Object matching records:
----------------

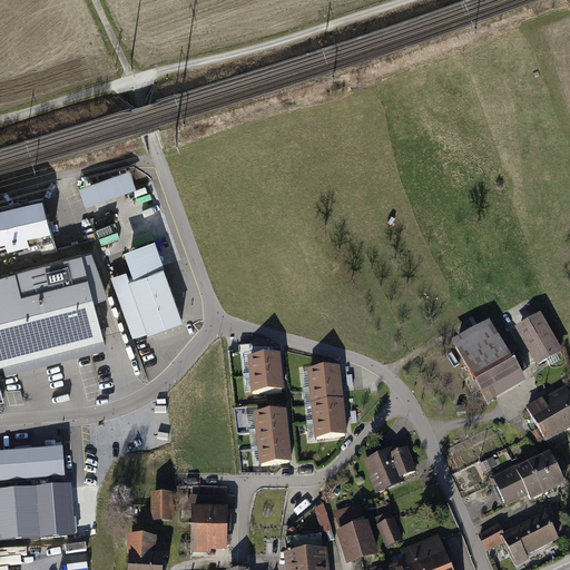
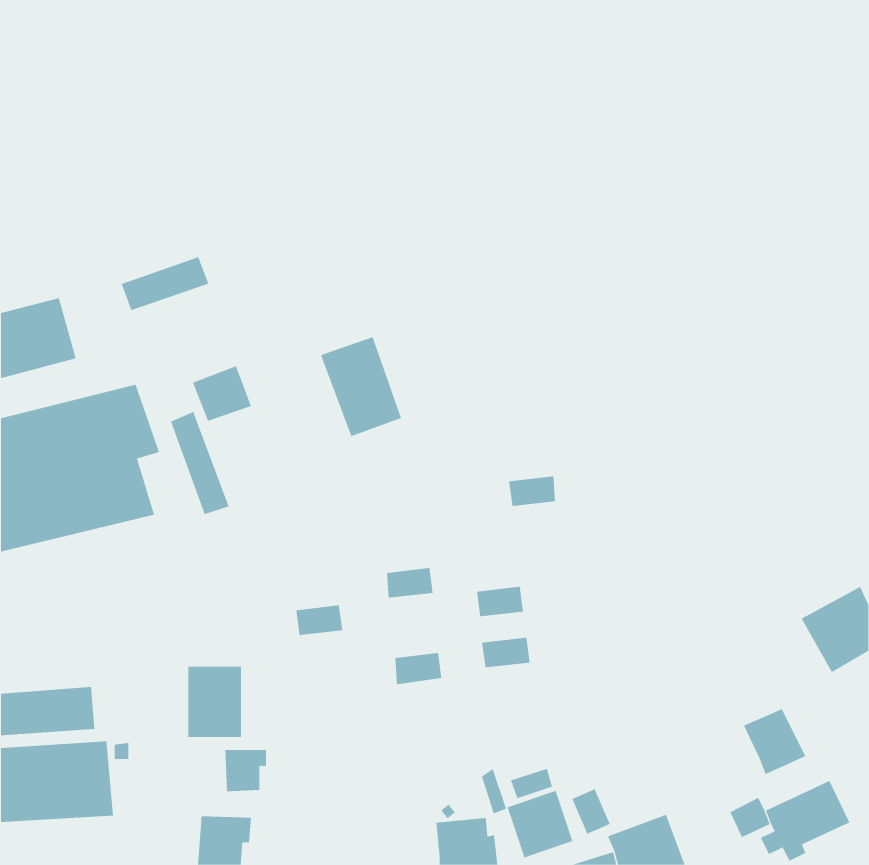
building: [130,266,184,332] -> [320,337,402,437]
building: [512,309,559,362] -> none
building: [450,317,523,401] -> none
building: [250,355,282,375] -> none
building: [309,367,341,387] -> [508,476,556,507]
building: [314,401,345,421] -> none
building: [256,411,287,431] -> [295,605,343,635]
building: [259,444,292,465] -> none
building: [361,446,414,493] -> none
building: [512,449,561,495] -> none
building: [188,502,224,549] -> [187,666,242,738]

----------------

**PROBLEM REQUIREMENTS:**
Only the lines from the one containing "building: [361,446,414,493] -> none" through the end of the entries above should be written out, exactly and in full.

**TASK OUTPUT:**
building: [361,446,414,493] -> none
building: [512,449,561,495] -> none
building: [188,502,224,549] -> [187,666,242,738]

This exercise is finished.